Saved data entries:

========

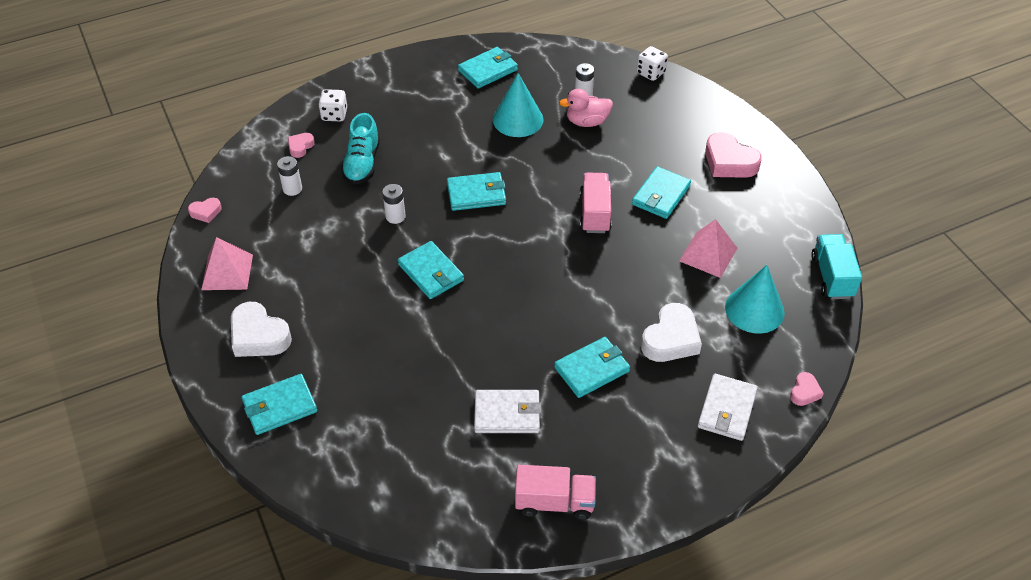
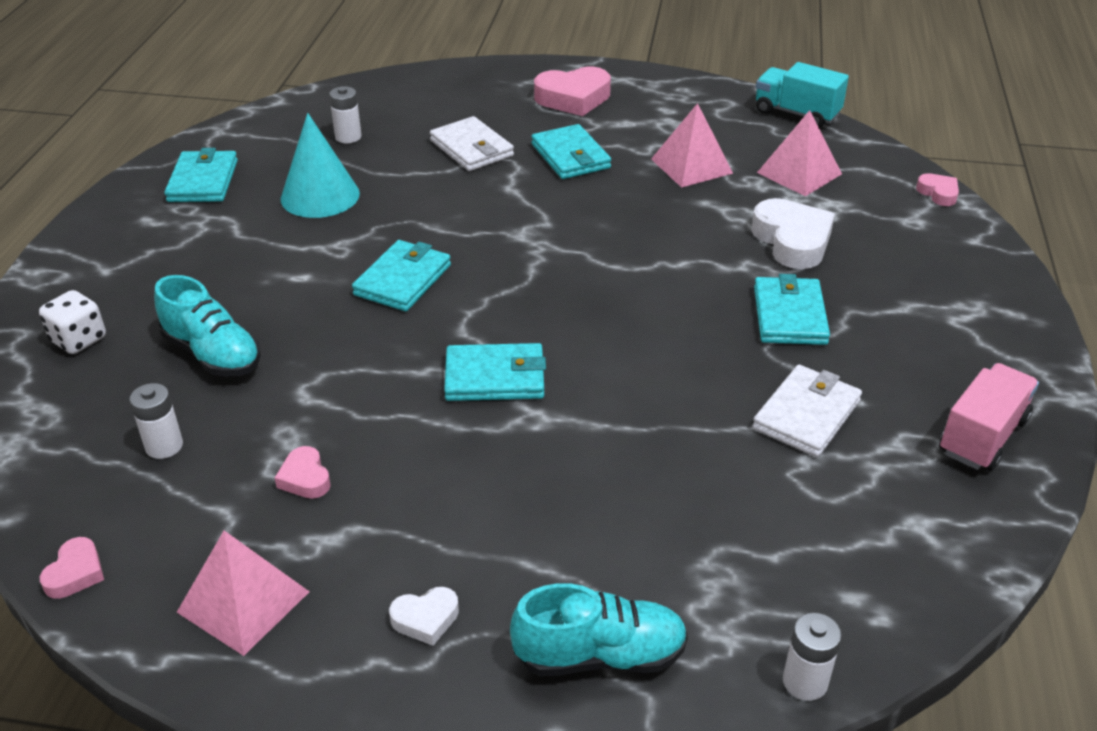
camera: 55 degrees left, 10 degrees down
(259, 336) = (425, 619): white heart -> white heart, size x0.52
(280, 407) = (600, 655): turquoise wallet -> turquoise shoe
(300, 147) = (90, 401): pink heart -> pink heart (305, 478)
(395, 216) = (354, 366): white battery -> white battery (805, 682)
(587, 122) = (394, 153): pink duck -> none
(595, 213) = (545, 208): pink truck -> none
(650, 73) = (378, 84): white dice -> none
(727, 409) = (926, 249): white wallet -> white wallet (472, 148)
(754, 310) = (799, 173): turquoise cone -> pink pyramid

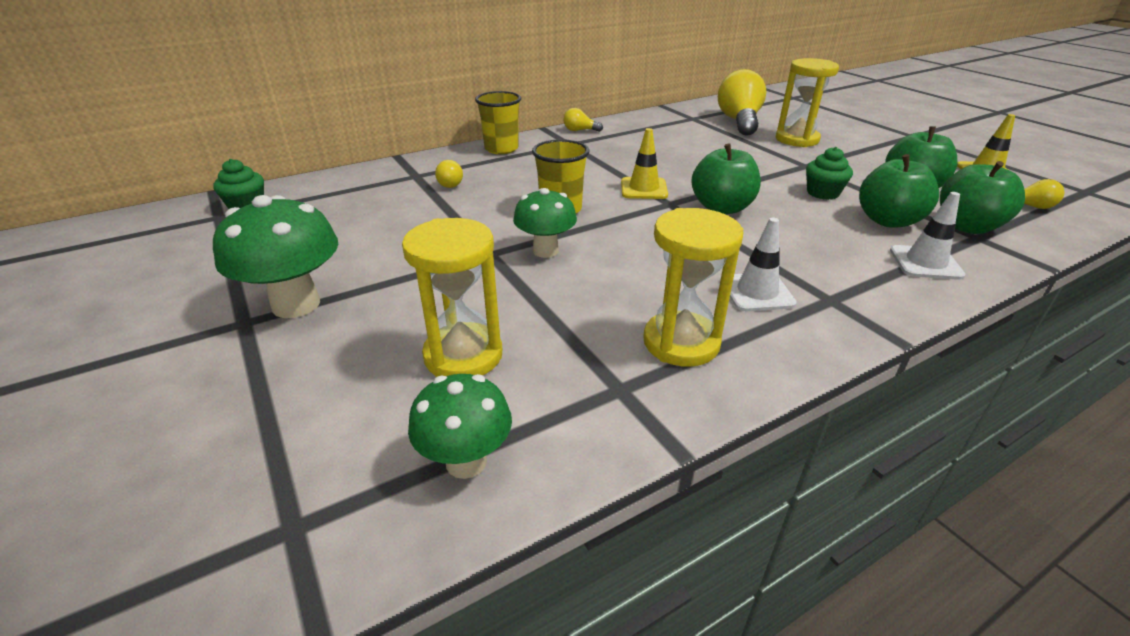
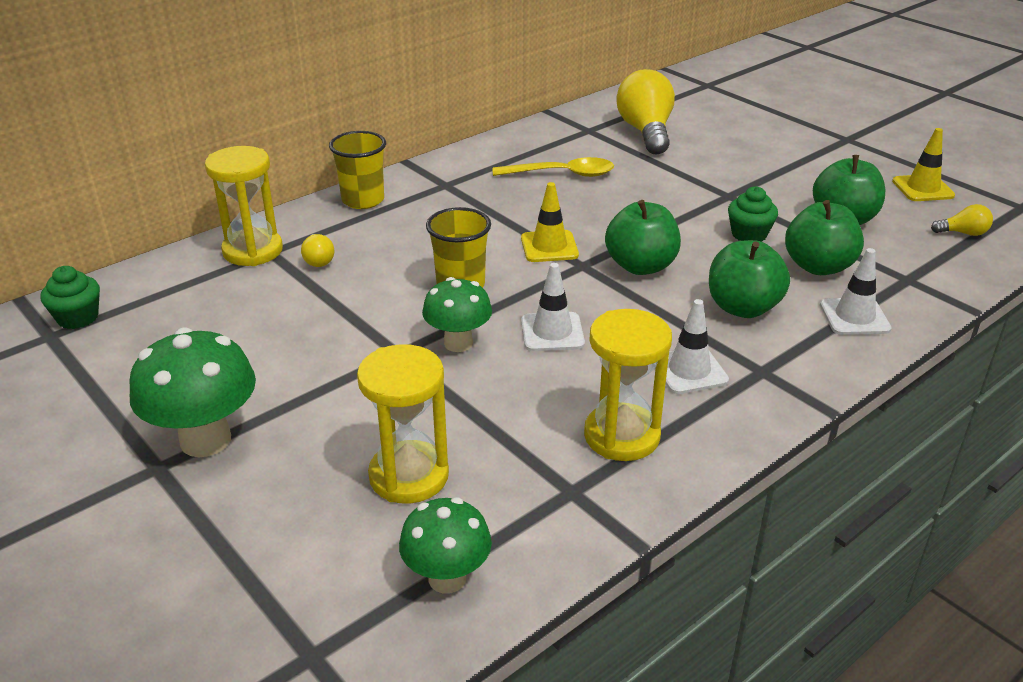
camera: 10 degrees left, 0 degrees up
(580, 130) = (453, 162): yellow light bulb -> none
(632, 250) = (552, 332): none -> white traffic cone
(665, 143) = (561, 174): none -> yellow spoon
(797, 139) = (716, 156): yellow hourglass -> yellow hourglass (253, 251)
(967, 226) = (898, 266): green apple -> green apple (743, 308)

========

TASK TO COMPLETE =
Go to the line with "(300, 147) = (90, 401): pink" in the entries above and repeat every line from there through the line with "(650, 73) = (378, 84): white dice -> none", exactly and with no other text.

PROBLEM SOLUTION =
(300, 147) = (90, 401): pink heart -> pink heart (305, 478)
(395, 216) = (354, 366): white battery -> white battery (805, 682)
(587, 122) = (394, 153): pink duck -> none
(595, 213) = (545, 208): pink truck -> none
(650, 73) = (378, 84): white dice -> none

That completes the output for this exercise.